§ **Raw data**
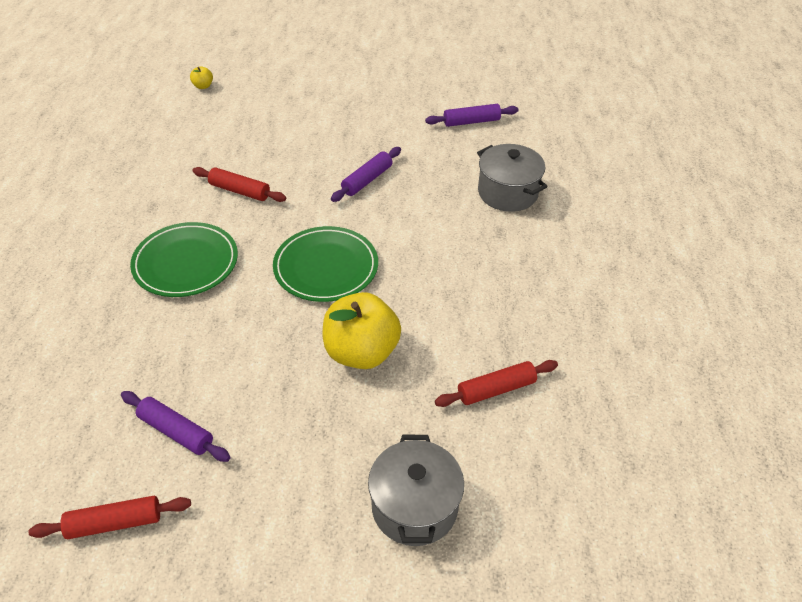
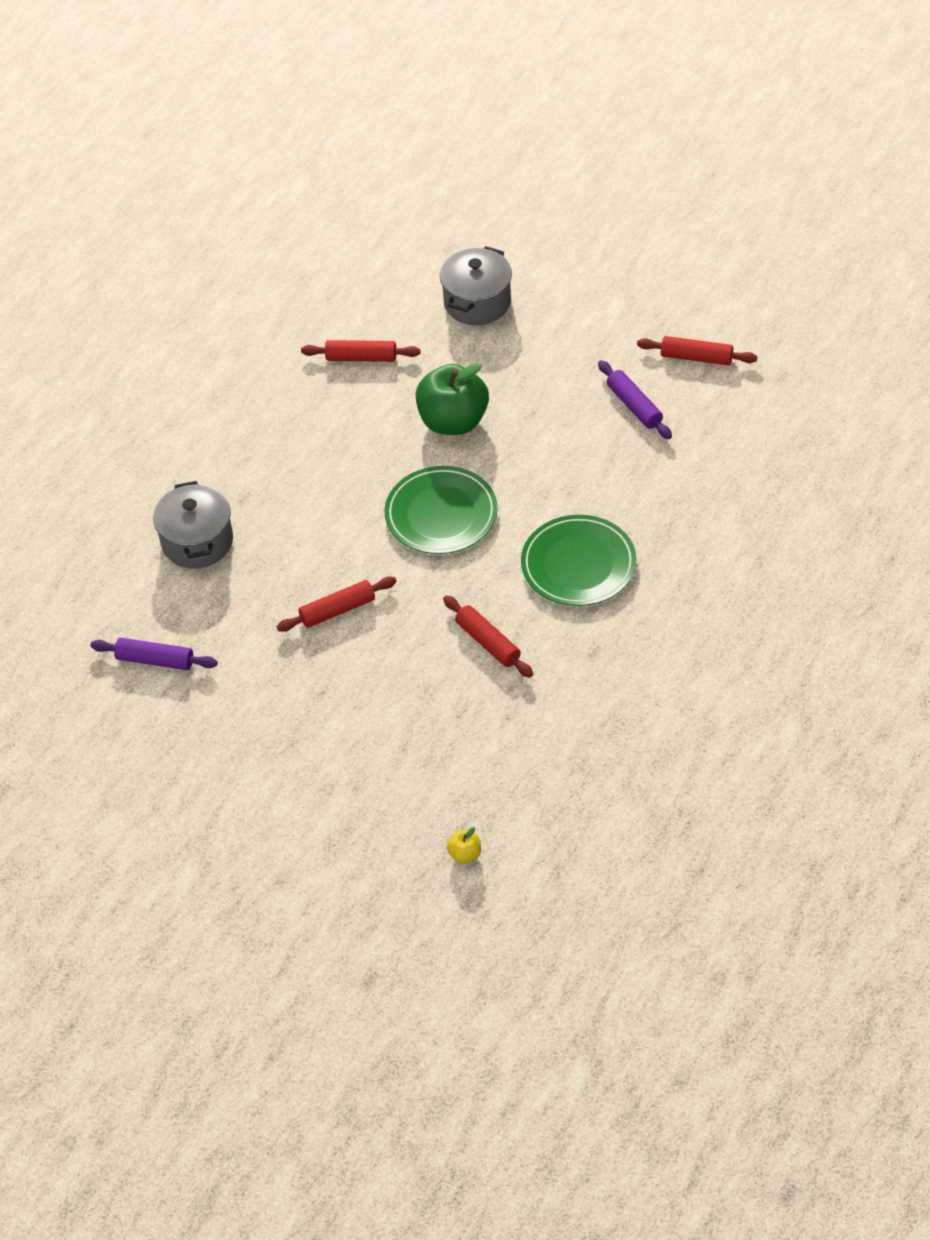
camera: 150 degrees left, 5 degrees up
(361, 352) = (453, 421): yellow apple -> green apple
(367, 180) = (337, 610): purple rolling pin -> red rolling pin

§ **Brief**
Output the full listing verbatim; pictures stay out.

§ **Task solution**
camera: 150 degrees left, 5 degrees up
(361, 352) = (453, 421): yellow apple -> green apple
(367, 180) = (337, 610): purple rolling pin -> red rolling pin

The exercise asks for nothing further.